> _About this task_
Retype every line from the top of the entries down to the one with "purple deep dish (237, 311, 301, 372)", both included, and skip the pictures.

> _Records to process_

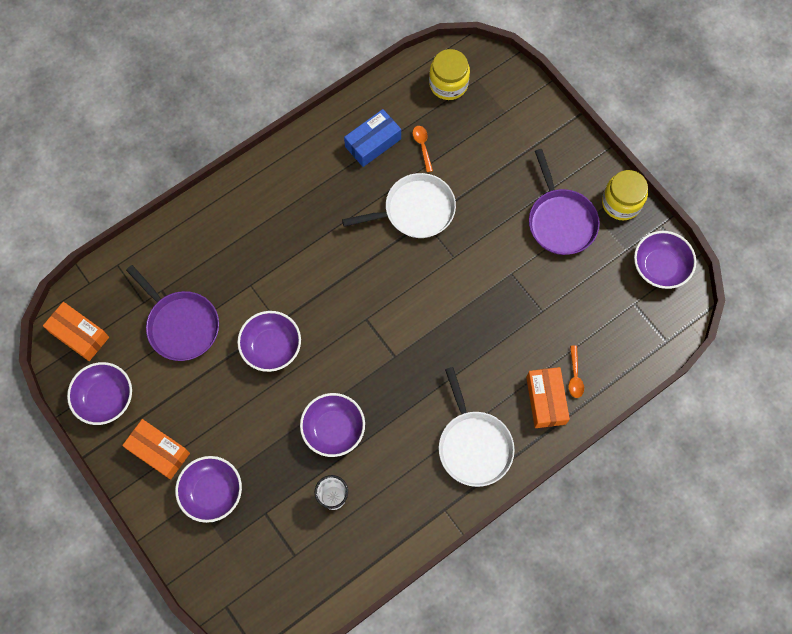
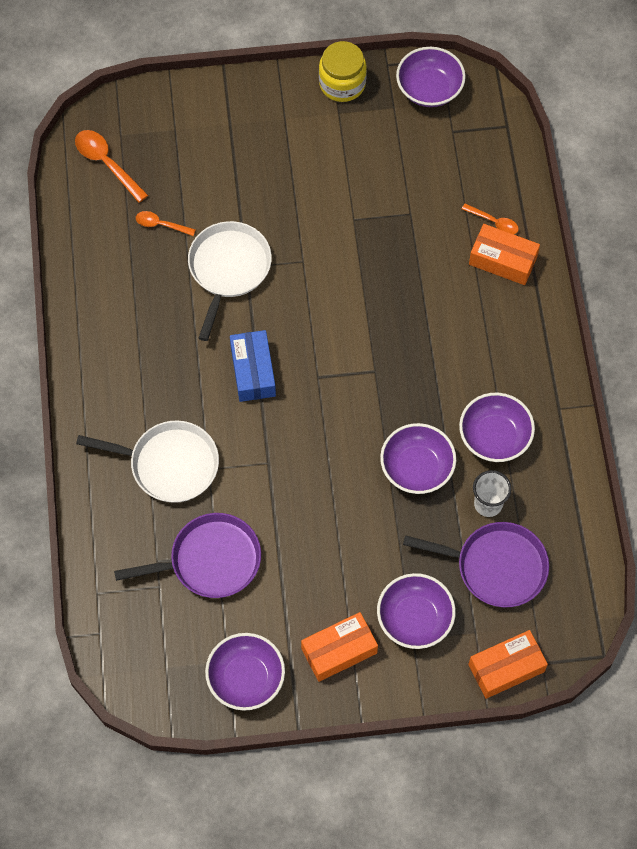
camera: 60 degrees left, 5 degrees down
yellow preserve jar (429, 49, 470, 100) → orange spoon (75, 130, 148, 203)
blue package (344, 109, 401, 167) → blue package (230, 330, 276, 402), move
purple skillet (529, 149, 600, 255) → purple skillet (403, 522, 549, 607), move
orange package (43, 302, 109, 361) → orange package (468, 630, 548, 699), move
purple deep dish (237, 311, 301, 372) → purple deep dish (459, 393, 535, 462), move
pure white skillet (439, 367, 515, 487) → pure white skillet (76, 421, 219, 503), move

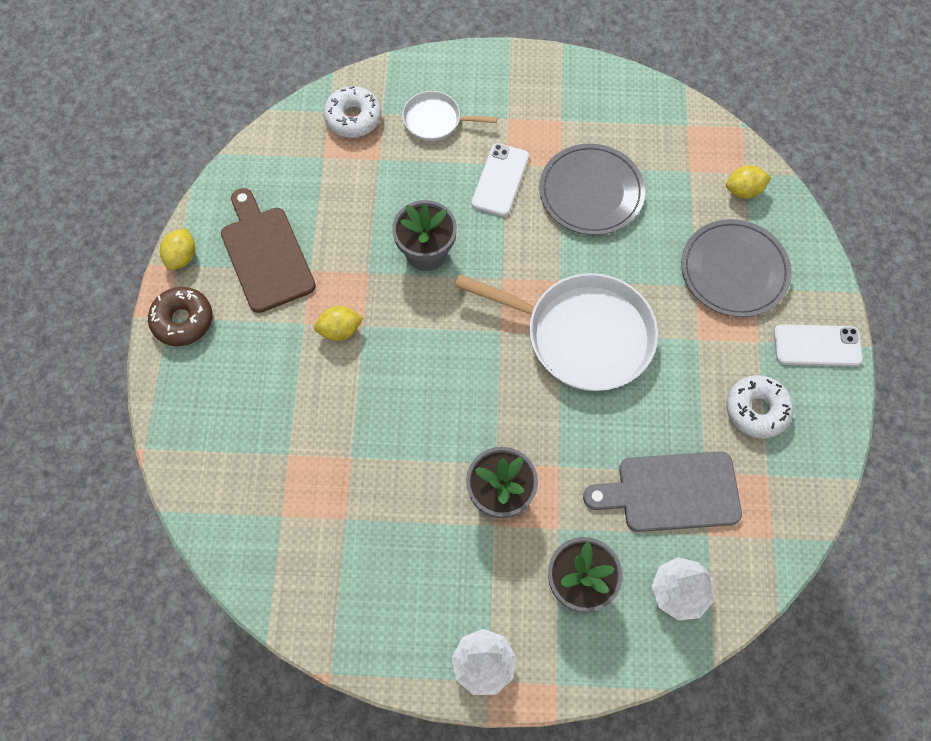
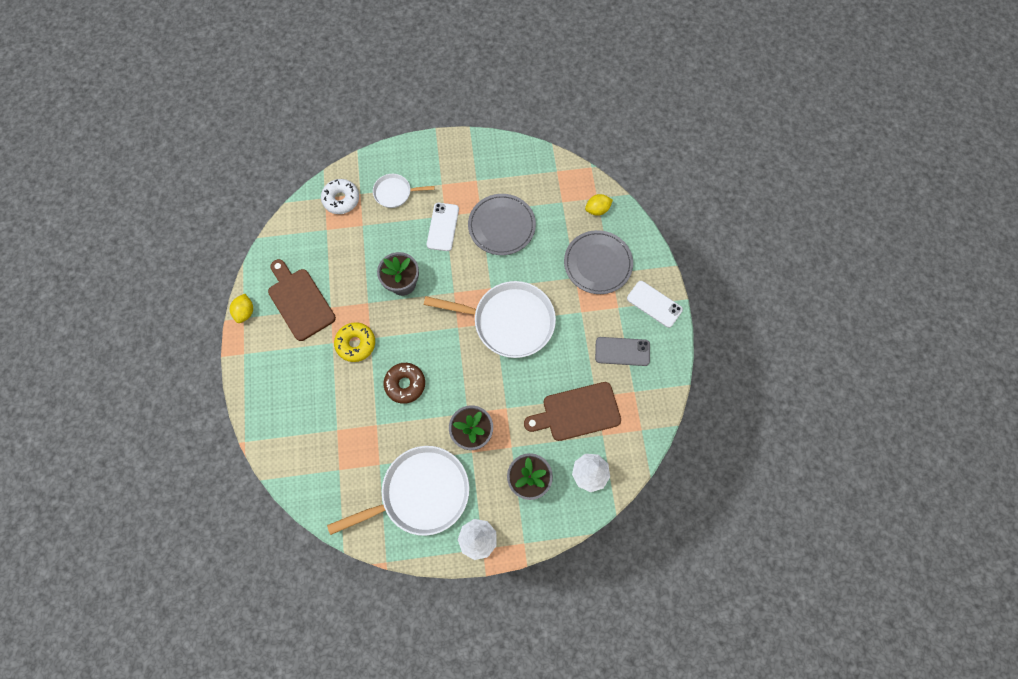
camera: 10 degrees left, 5 degrees up
russet doughnut (148, 287, 212, 346) → russet doughnut (384, 363, 425, 404), move
yellow citrus fruit (314, 306, 363, 341) → yellow doughnut (334, 322, 375, 362)
pure white phone (774, 324, 863, 366) → pure white phone (627, 281, 683, 328), 45 degrees clockwise
pure white doughnut (726, 375, 794, 439) → gray phone (595, 337, 650, 366)
gray cutting board (583, 451, 742, 532) → russet cutting board (524, 382, 621, 441)
- → pure white skillet (327, 446, 469, 536)

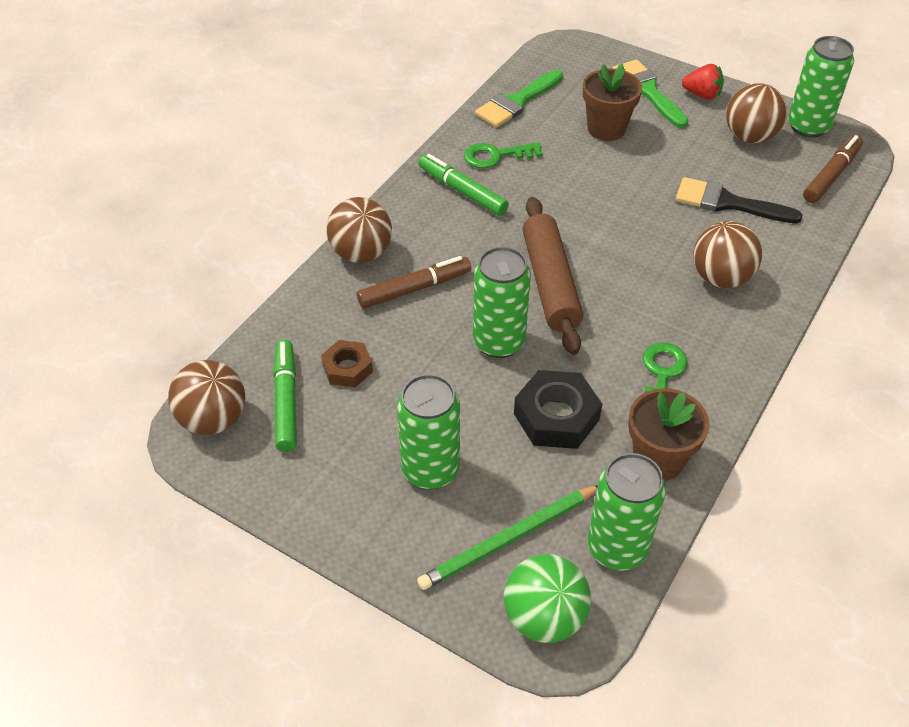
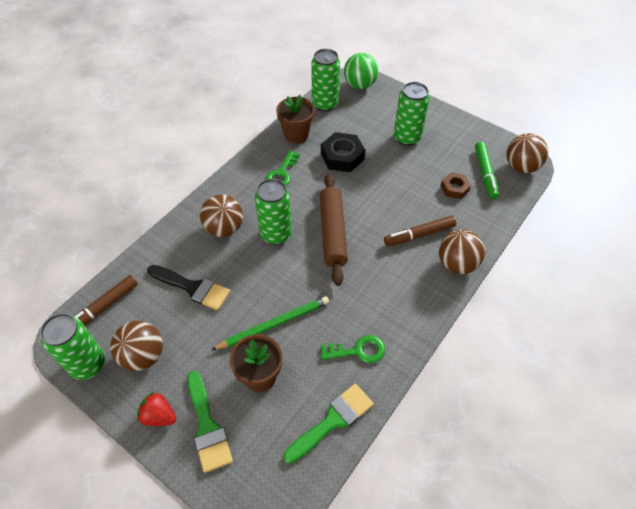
camera: 175 degrees left, 5 degrees up
leaf-green marker (419, 154, 509, 216) → -
leaf-green tin (473, 246, 531, 358) → leaf-green tin (255, 179, 292, 244), move
leaf-green lead pencil (417, 485, 598, 590) → leaf-green lead pencil (212, 296, 329, 350), move

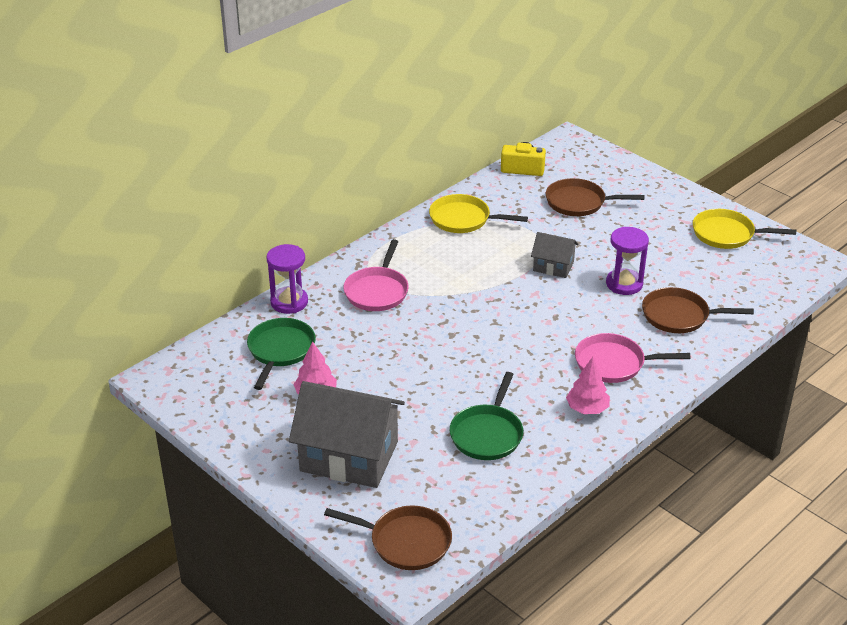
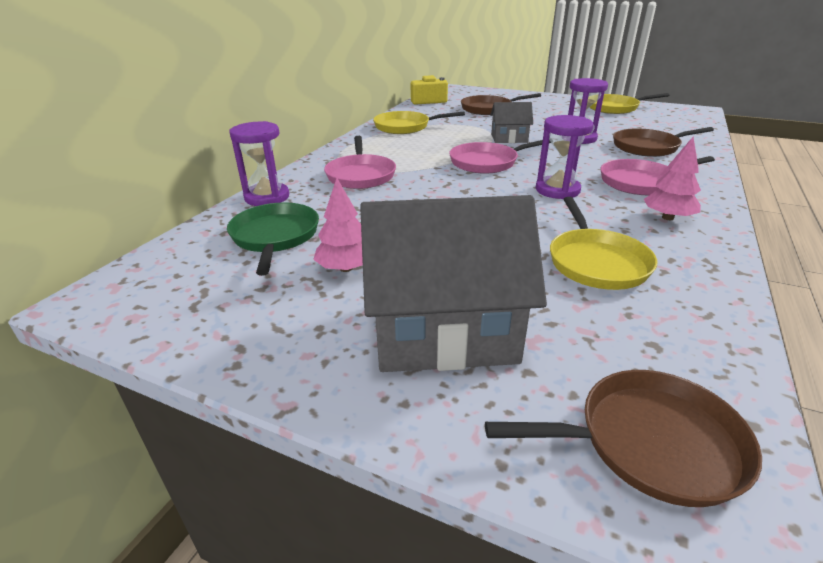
camera: 20 degrees left, 5 degrees down
leaf-green skillet (450, 372, 523, 460) → yellow skillet (550, 197, 657, 290)
- → purple sandglass (536, 115, 593, 199)
- → rosy skillet (449, 140, 551, 174)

> _Your response_
camera: 60 degrees left, 5 degrees down
yellow preserve jar (429, 49, 470, 100) → orange spoon (75, 130, 148, 203)
blue package (344, 109, 401, 167) → blue package (230, 330, 276, 402), move
purple skillet (529, 149, 600, 255) → purple skillet (403, 522, 549, 607), move
orange package (43, 302, 109, 361) → orange package (468, 630, 548, 699), move
purple deep dish (237, 311, 301, 372) → purple deep dish (459, 393, 535, 462), move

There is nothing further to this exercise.